- [Data for this exercise]:
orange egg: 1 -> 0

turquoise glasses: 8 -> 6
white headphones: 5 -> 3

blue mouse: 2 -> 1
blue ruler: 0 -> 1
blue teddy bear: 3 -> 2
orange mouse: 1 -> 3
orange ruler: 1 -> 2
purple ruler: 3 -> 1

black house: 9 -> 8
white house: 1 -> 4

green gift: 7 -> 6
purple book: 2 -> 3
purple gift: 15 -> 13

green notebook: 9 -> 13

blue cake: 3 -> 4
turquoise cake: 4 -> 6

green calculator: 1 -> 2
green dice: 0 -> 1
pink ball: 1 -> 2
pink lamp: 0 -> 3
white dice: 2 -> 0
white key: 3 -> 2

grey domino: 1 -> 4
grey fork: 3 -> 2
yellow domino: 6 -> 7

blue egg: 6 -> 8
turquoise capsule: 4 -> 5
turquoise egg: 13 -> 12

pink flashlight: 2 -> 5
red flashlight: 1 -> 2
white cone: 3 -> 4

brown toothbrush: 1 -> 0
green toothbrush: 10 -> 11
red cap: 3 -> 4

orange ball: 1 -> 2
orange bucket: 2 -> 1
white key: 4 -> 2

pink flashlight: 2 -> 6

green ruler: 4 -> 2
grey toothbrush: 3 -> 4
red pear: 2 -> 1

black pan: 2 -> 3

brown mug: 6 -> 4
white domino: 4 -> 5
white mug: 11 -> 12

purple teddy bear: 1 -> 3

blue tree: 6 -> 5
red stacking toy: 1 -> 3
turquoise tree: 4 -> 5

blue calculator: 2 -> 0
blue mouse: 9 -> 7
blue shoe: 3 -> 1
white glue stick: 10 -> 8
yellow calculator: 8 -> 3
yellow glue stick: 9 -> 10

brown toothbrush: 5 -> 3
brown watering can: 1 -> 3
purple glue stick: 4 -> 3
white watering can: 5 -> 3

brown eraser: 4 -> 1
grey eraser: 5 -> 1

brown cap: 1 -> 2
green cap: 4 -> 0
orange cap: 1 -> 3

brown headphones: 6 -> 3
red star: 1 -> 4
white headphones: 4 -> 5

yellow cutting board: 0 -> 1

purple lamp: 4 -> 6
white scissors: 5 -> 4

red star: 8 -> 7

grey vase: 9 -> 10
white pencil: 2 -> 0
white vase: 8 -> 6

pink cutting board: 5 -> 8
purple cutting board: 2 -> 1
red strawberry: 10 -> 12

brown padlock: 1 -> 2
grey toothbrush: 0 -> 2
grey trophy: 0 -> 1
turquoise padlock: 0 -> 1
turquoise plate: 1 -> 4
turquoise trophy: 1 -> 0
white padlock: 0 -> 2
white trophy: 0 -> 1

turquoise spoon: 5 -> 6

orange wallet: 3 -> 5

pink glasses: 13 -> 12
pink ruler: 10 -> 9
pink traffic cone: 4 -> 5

- [Exercise requirements]: Say how many lines of the data include the word "headphones". Respond with the number alone.

- [Output below]: 3